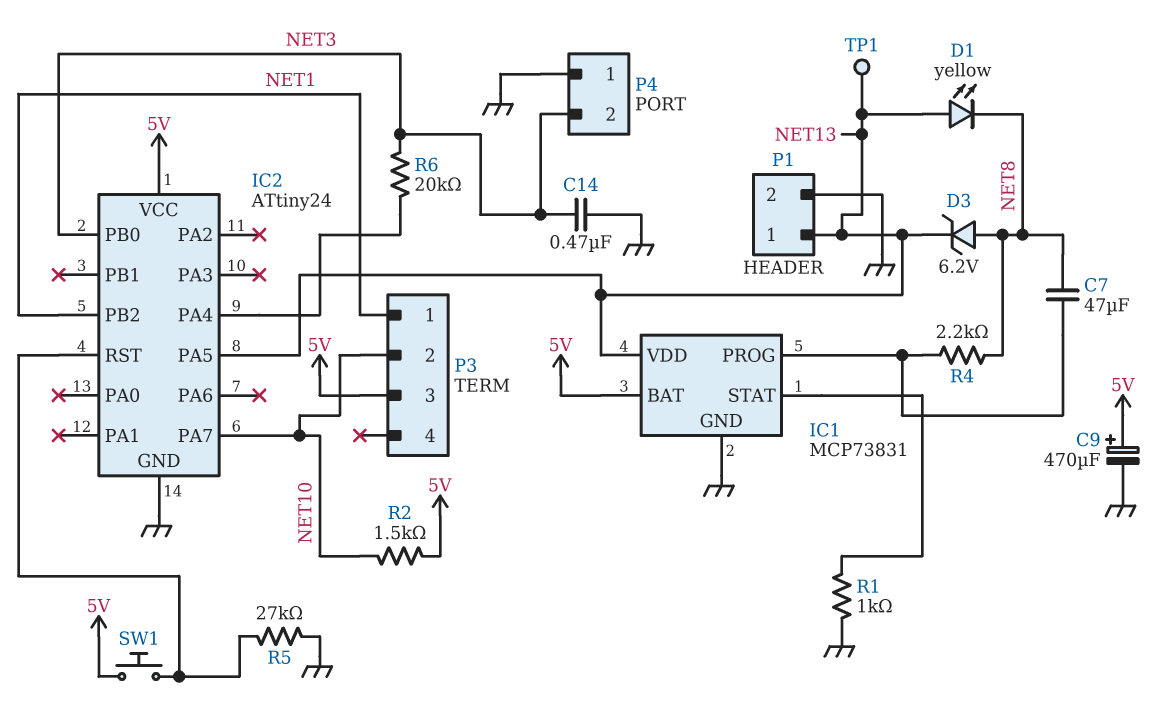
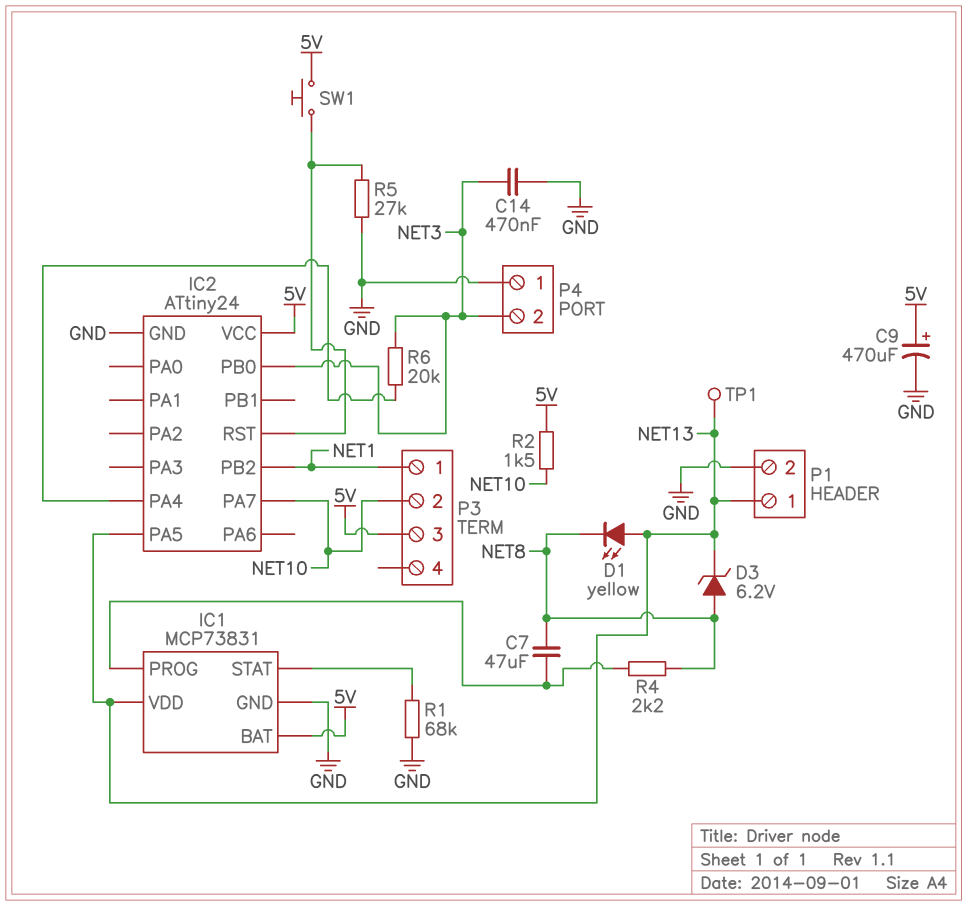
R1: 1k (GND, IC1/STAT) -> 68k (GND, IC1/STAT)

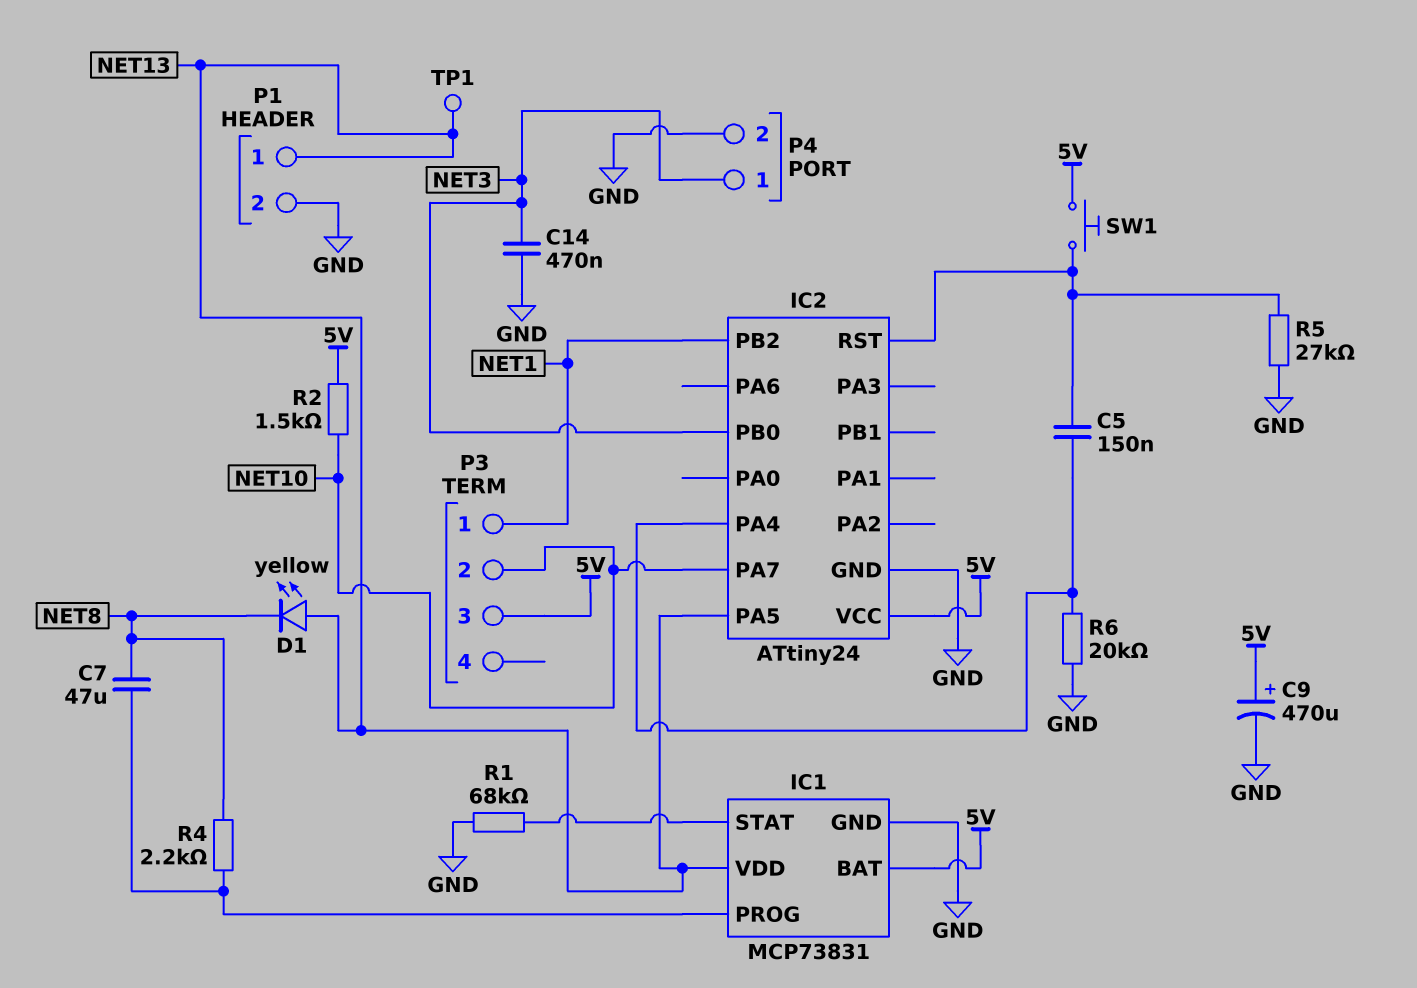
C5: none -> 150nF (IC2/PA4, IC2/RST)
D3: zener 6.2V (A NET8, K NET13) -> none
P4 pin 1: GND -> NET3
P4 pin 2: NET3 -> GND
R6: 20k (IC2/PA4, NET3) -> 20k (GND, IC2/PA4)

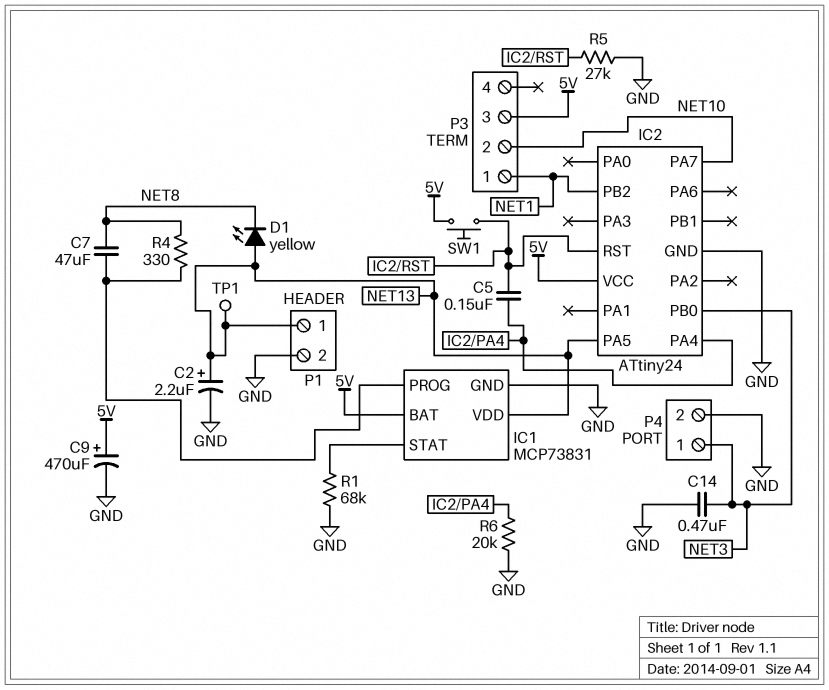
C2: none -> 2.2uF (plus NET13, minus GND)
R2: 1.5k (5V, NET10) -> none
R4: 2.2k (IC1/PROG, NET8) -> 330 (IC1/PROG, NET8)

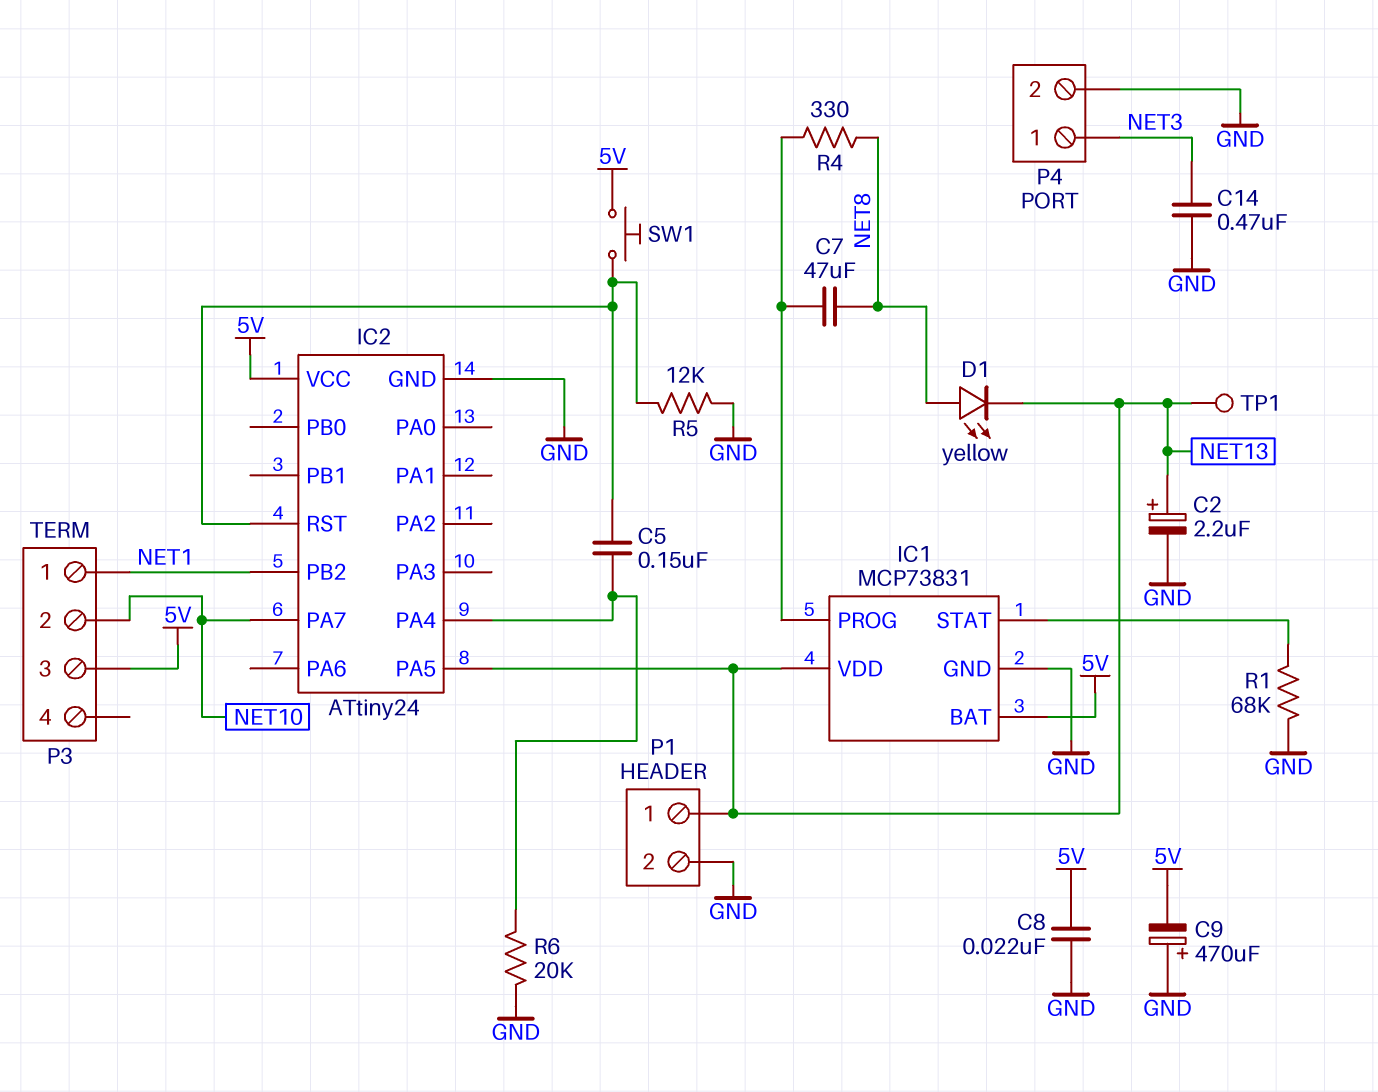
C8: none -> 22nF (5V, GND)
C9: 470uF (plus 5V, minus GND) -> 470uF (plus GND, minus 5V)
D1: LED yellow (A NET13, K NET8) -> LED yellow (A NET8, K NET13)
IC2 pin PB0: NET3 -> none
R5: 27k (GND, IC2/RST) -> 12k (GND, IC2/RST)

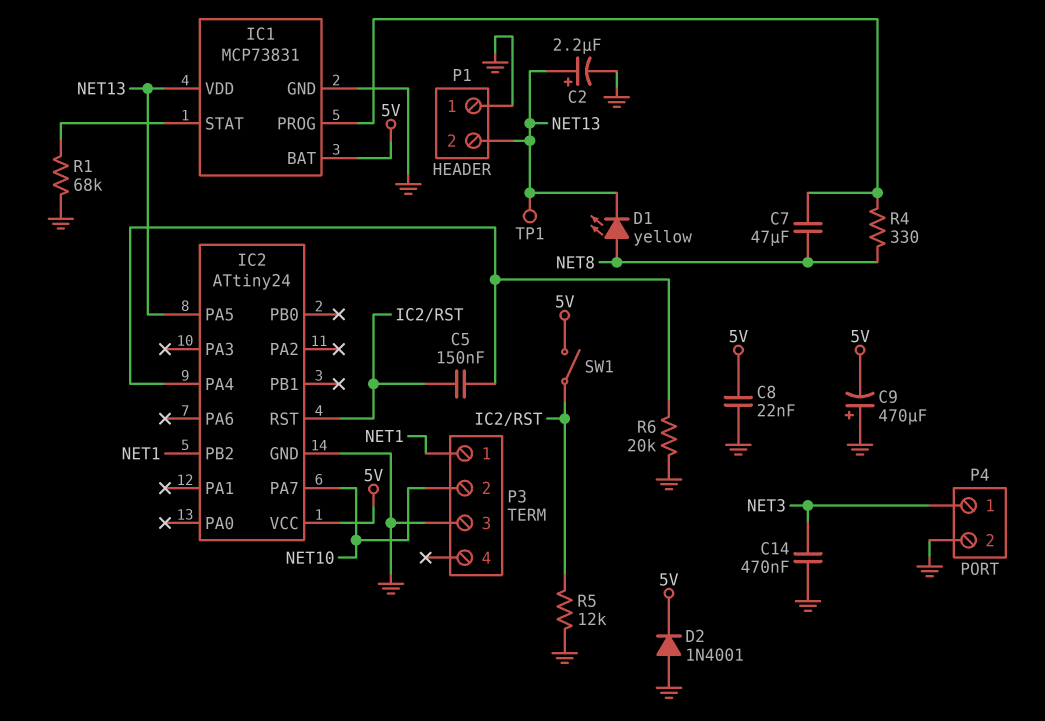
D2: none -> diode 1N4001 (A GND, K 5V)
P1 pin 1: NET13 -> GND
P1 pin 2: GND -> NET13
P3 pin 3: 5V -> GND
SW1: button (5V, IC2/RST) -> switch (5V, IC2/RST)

·····

▶ Work order
Please return every line of the records that contains the word "plus".

▶ Expected output
C2: none -> 2.2uF (plus NET13, minus GND)
C9: 470uF (plus 5V, minus GND) -> 470uF (plus GND, minus 5V)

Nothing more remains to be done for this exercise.